:: Request ::
Copy out the records from the very start through the line that contains "101: (334, 159)", putting "exact" in place of "absolute" and changing nothing else. Leave the pictures out.
* * * * *
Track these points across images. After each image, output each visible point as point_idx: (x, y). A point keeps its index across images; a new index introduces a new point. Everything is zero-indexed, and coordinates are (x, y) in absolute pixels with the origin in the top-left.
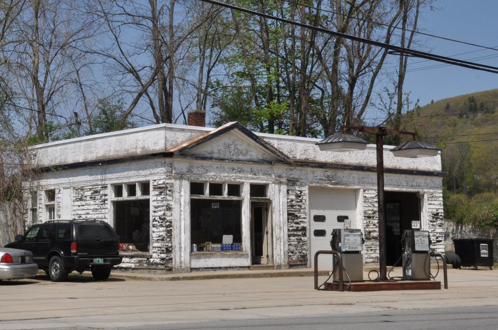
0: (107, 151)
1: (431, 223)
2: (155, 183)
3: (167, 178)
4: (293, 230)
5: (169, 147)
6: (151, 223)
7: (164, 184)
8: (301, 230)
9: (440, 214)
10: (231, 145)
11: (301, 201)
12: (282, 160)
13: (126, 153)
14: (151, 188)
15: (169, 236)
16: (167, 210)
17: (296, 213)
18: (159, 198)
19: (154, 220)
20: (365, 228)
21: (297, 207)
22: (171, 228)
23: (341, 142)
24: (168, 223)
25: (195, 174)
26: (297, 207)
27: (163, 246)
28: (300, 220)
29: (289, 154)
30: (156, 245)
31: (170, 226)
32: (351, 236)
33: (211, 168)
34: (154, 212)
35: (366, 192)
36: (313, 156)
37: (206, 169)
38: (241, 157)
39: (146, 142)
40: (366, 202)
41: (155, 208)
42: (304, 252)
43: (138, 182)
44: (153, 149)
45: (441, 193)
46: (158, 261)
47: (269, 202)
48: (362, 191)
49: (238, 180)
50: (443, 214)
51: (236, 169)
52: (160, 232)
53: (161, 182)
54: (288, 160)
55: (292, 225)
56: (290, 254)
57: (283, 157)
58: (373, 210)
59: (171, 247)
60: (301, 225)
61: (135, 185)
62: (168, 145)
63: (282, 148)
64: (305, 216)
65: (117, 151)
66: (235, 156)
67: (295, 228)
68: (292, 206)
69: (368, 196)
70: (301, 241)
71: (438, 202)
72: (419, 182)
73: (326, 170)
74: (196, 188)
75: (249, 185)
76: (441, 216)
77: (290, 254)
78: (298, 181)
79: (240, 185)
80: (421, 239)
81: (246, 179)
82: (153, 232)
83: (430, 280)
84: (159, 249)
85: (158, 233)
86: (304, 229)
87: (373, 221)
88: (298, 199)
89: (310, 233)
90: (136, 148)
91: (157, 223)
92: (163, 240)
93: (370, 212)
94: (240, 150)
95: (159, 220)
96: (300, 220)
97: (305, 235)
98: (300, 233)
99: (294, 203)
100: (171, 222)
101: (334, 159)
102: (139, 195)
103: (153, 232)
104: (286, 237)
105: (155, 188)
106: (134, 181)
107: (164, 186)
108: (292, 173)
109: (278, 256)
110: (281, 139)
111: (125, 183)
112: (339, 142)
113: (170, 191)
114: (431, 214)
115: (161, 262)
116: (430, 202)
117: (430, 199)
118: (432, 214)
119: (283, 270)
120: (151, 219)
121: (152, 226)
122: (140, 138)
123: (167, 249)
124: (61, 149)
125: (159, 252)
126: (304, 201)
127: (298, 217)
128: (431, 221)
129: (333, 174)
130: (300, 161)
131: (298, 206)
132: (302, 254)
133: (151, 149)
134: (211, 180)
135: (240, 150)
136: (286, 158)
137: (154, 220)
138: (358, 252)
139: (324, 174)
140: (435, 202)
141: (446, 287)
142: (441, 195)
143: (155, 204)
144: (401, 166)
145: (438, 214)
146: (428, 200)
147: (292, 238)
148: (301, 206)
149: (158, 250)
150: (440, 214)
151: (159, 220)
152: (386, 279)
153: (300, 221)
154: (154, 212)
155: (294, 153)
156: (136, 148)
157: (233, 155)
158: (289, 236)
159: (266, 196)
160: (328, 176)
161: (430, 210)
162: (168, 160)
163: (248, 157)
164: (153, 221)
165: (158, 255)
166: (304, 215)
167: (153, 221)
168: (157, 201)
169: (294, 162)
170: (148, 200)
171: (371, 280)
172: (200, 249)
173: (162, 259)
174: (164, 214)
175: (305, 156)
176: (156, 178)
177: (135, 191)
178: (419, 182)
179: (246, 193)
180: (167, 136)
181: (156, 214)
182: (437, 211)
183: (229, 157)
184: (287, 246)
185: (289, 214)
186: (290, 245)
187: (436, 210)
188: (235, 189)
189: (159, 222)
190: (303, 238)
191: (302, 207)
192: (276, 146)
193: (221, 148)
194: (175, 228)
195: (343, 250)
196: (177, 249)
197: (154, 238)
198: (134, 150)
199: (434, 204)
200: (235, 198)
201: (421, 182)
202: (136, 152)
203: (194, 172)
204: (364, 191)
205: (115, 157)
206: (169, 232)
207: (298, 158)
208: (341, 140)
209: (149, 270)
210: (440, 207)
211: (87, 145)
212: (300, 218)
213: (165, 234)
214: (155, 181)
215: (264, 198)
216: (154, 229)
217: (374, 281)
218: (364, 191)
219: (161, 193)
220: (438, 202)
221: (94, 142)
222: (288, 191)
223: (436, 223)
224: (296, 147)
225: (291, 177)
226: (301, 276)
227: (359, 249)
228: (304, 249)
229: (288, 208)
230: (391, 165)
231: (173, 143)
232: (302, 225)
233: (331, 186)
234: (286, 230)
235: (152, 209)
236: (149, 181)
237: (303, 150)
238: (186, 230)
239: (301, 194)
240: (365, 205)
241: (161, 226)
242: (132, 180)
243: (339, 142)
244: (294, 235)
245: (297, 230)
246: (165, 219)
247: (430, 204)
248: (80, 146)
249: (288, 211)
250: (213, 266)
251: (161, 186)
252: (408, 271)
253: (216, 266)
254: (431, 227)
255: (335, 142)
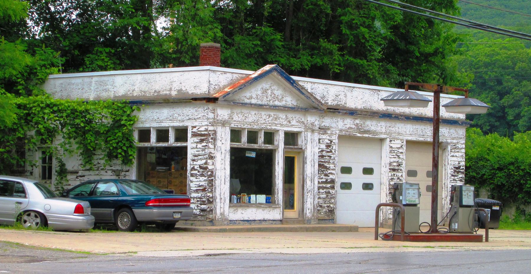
0: (129, 91)
1: (453, 177)
2: (195, 130)
3: (210, 125)
4: (322, 182)
5: (212, 92)
6: (188, 172)
7: (206, 130)
8: (330, 183)
9: (462, 168)
10: (268, 90)
11: (331, 151)
12: (316, 106)
13: (156, 94)
14: (189, 135)
15: (210, 186)
16: (209, 159)
17: (326, 165)
18: (200, 146)
19: (193, 169)
20: (389, 181)
21: (327, 157)
22: (212, 178)
23: (408, 99)
24: (209, 173)
25: (235, 121)
26: (327, 157)
27: (204, 197)
28: (329, 171)
29: (321, 100)
30: (194, 195)
31: (211, 175)
32: (410, 190)
33: (250, 115)
34: (194, 160)
35: (393, 142)
36: (344, 102)
37: (245, 115)
38: (277, 103)
39: (183, 84)
40: (392, 153)
41: (194, 156)
42: (332, 206)
43: (173, 127)
44: (192, 93)
45: (464, 144)
46: (197, 212)
47: (301, 151)
48: (388, 140)
49: (273, 127)
50: (464, 167)
51: (273, 115)
52: (200, 181)
53: (203, 129)
54: (321, 106)
55: (321, 177)
56: (319, 208)
57: (317, 103)
58: (398, 162)
59: (212, 197)
60: (330, 177)
61: (169, 130)
62: (211, 89)
63: (315, 93)
64: (334, 168)
65: (144, 92)
66: (271, 101)
67: (324, 180)
68: (322, 156)
69: (393, 146)
70: (329, 195)
71: (460, 154)
72: (444, 132)
73: (355, 117)
74: (235, 134)
75: (283, 133)
76: (462, 169)
77: (319, 208)
78: (329, 129)
79: (241, 131)
80: (467, 194)
81: (281, 127)
82: (192, 182)
83: (473, 233)
84: (199, 200)
85: (198, 183)
86: (333, 181)
87: (398, 174)
88: (328, 149)
89: (337, 186)
90: (171, 90)
91: (197, 172)
92: (204, 190)
93: (395, 164)
94: (276, 95)
95: (198, 169)
96: (329, 171)
97: (333, 188)
98: (329, 185)
99: (324, 153)
100: (212, 172)
101: (364, 105)
102: (172, 141)
103: (192, 182)
104: (316, 189)
105: (195, 135)
106: (167, 126)
107: (206, 133)
108: (323, 120)
109: (309, 209)
110: (314, 83)
111: (153, 128)
112: (405, 100)
113: (212, 139)
114: (453, 168)
115: (201, 213)
116: (452, 154)
117: (453, 151)
118: (454, 167)
119: (313, 225)
120: (189, 168)
121: (190, 175)
122: (175, 79)
123: (208, 200)
124: (62, 84)
125: (199, 203)
126: (333, 151)
127: (327, 168)
128: (452, 176)
129: (361, 122)
130: (332, 107)
131: (328, 156)
132: (330, 209)
133: (190, 92)
134: (249, 127)
135: (276, 95)
136: (320, 104)
137: (193, 169)
138: (415, 205)
139: (354, 122)
140: (457, 154)
141: (487, 240)
142: (464, 146)
143: (194, 151)
144: (427, 114)
145: (459, 168)
146: (451, 151)
147: (321, 191)
148: (330, 157)
149: (198, 201)
150: (462, 168)
151: (198, 169)
152: (437, 231)
153: (329, 173)
154: (194, 160)
155: (326, 99)
156: (171, 90)
157: (270, 100)
158: (319, 188)
159: (297, 145)
160: (357, 124)
161: (453, 163)
162: (211, 106)
163: (283, 103)
164: (191, 170)
165: (198, 206)
166: (333, 166)
167: (191, 170)
168: (196, 148)
169: (328, 109)
170: (186, 148)
171: (422, 233)
172: (239, 200)
173: (203, 210)
174: (206, 163)
175: (336, 102)
176: (196, 124)
177: (168, 137)
178: (444, 132)
179: (280, 140)
180: (211, 79)
181: (195, 163)
182: (459, 164)
183: (266, 103)
184: (316, 199)
185: (320, 165)
186: (319, 198)
187: (457, 163)
188: (270, 137)
189: (199, 172)
190: (331, 191)
191: (332, 158)
192: (309, 91)
193: (259, 92)
194: (217, 178)
195: (404, 203)
196: (218, 200)
197: (191, 188)
198: (168, 93)
199: (456, 156)
200: (270, 147)
201: (445, 131)
202: (170, 95)
203: (234, 119)
204: (391, 141)
205: (141, 98)
206: (211, 183)
207: (330, 104)
208: (408, 98)
209: (185, 222)
210: (463, 160)
211: (101, 82)
212: (329, 170)
213: (206, 184)
214: (195, 127)
215: (296, 147)
216: (192, 179)
217: (425, 233)
218: (391, 141)
219: (202, 141)
220: (460, 154)
221: (113, 77)
222: (319, 139)
223: (457, 178)
224: (329, 92)
225: (323, 125)
226: (333, 231)
227: (417, 202)
228: (332, 203)
229: (319, 159)
230: (418, 112)
231: (216, 87)
232: (331, 176)
233: (359, 135)
234: (316, 183)
235: (190, 157)
236: (187, 127)
237: (334, 96)
238: (226, 180)
239: (331, 143)
240: (391, 156)
241: (202, 175)
242: (165, 124)
243: (405, 100)
244: (323, 188)
245: (326, 182)
246: (207, 168)
247: (453, 156)
248: (91, 82)
249: (319, 161)
250: (249, 219)
251: (203, 133)
252: (454, 224)
253: (251, 219)
254: (452, 181)
255: (402, 99)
* * * * *
:: Output of the task ::
Track these points across images. After each image, output each visible point as point_idx: (x, y). A point keeps its index across images; a new index introduces a new point. Everything is zero-indexed, and coordinates are (x, y) in exact pixels with the origin in the top-left.
0: (107, 151)
1: (431, 223)
2: (155, 183)
3: (167, 178)
4: (293, 230)
5: (169, 147)
6: (151, 223)
7: (164, 184)
8: (301, 230)
9: (440, 214)
10: (231, 145)
11: (301, 201)
12: (282, 160)
13: (126, 153)
14: (151, 188)
15: (169, 236)
16: (167, 210)
17: (296, 213)
18: (159, 198)
19: (154, 220)
20: (365, 228)
21: (297, 207)
22: (171, 228)
23: (341, 142)
24: (168, 223)
25: (195, 174)
26: (297, 207)
27: (163, 246)
28: (300, 220)
29: (289, 154)
30: (156, 245)
31: (170, 226)
32: (351, 236)
33: (211, 168)
34: (154, 212)
35: (366, 192)
36: (313, 156)
37: (206, 169)
38: (241, 157)
39: (146, 142)
40: (366, 202)
41: (155, 208)
42: (304, 252)
43: (138, 182)
44: (153, 149)
45: (441, 193)
46: (158, 261)
47: (269, 202)
48: (362, 191)
49: (238, 180)
50: (443, 214)
51: (236, 169)
52: (160, 232)
53: (161, 182)
54: (288, 160)
55: (292, 225)
56: (290, 254)
57: (283, 157)
58: (373, 210)
59: (171, 247)
60: (301, 225)
61: (135, 185)
62: (168, 145)
63: (282, 148)
64: (305, 216)
65: (117, 151)
66: (235, 156)
67: (295, 228)
68: (292, 206)
69: (368, 196)
70: (301, 241)
71: (438, 202)
72: (419, 182)
73: (326, 170)
74: (196, 188)
75: (249, 185)
76: (441, 216)
77: (290, 254)
78: (298, 181)
79: (240, 185)
80: (421, 239)
81: (246, 179)
82: (153, 232)
83: (430, 280)
84: (159, 249)
85: (158, 233)
86: (304, 229)
87: (373, 221)
88: (298, 199)
89: (310, 233)
90: (136, 148)
91: (157, 223)
92: (163, 240)
93: (370, 212)
94: (240, 150)
95: (159, 220)
96: (300, 220)
97: (305, 235)
98: (300, 233)
99: (294, 203)
100: (171, 222)
101: (334, 159)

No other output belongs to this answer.